> [Task]:
Check each line of the data below for the string "spinning". Then give the number of lines that have it, without anything else.

> [Exercise inputs]:
----

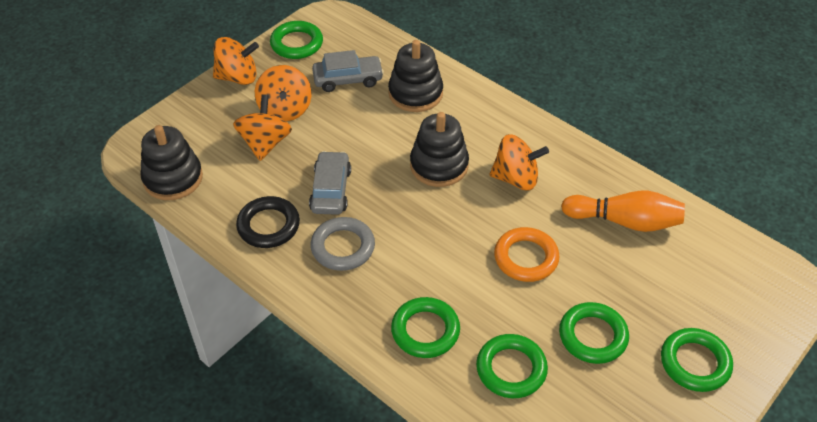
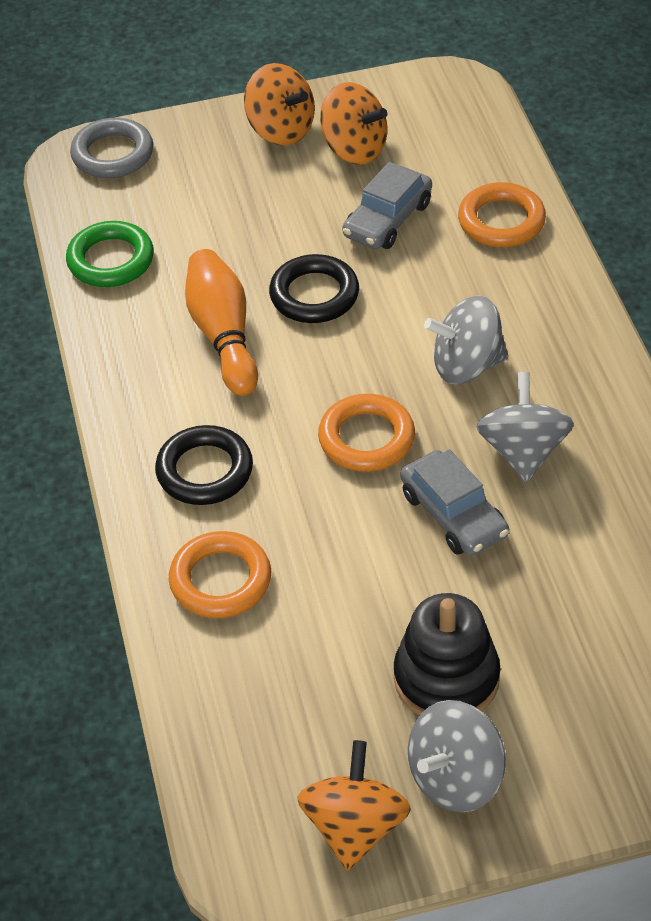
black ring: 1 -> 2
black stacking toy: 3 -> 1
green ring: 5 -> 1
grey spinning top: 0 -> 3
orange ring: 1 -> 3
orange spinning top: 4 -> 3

----

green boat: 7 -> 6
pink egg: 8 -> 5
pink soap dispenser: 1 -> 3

----

> [Solution for this problem]:
2